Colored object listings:
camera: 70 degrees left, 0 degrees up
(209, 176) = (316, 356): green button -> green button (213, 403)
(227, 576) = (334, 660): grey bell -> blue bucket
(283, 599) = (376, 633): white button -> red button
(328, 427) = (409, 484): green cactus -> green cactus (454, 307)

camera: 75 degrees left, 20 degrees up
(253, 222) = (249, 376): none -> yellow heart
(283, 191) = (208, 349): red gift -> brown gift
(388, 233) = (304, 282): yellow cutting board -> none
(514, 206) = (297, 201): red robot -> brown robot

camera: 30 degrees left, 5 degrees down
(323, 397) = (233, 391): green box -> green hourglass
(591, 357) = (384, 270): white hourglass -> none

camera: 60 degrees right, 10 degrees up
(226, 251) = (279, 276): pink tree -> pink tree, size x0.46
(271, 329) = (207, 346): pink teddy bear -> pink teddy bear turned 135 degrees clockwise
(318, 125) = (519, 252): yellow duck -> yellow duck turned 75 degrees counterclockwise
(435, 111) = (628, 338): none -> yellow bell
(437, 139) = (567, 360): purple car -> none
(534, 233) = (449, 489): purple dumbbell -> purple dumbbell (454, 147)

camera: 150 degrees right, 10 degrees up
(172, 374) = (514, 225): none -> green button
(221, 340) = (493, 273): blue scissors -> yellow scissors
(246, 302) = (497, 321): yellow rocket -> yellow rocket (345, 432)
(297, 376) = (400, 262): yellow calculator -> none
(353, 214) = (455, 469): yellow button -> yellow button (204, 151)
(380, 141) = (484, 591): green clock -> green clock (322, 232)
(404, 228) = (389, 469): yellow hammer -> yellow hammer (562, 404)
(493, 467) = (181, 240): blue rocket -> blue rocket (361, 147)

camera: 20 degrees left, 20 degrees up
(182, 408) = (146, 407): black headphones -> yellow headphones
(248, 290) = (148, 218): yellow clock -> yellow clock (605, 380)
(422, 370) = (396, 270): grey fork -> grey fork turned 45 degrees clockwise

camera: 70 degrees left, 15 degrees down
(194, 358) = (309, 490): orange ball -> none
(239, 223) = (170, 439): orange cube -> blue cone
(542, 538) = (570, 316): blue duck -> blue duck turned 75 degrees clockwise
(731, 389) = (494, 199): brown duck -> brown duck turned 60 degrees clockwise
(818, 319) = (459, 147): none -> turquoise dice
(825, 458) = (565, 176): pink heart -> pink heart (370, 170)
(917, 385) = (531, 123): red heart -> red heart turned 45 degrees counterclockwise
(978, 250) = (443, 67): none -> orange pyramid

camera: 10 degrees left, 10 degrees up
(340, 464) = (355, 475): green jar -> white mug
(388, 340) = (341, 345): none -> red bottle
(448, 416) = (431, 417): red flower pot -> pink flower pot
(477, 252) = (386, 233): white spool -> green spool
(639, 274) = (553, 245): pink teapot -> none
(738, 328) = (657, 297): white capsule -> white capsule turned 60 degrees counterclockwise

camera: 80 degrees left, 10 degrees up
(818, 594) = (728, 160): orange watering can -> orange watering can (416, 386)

**What is required:** Please transcribe the records exactly from their first line through the line holding "camera: 75 degrees left, 20 degrees up", and leave out all others.

**Answer area:**
camera: 70 degrees left, 0 degrees up
(209, 176) = (316, 356): green button -> green button (213, 403)
(227, 576) = (334, 660): grey bell -> blue bucket
(283, 599) = (376, 633): white button -> red button
(328, 427) = (409, 484): green cactus -> green cactus (454, 307)

camera: 75 degrees left, 20 degrees up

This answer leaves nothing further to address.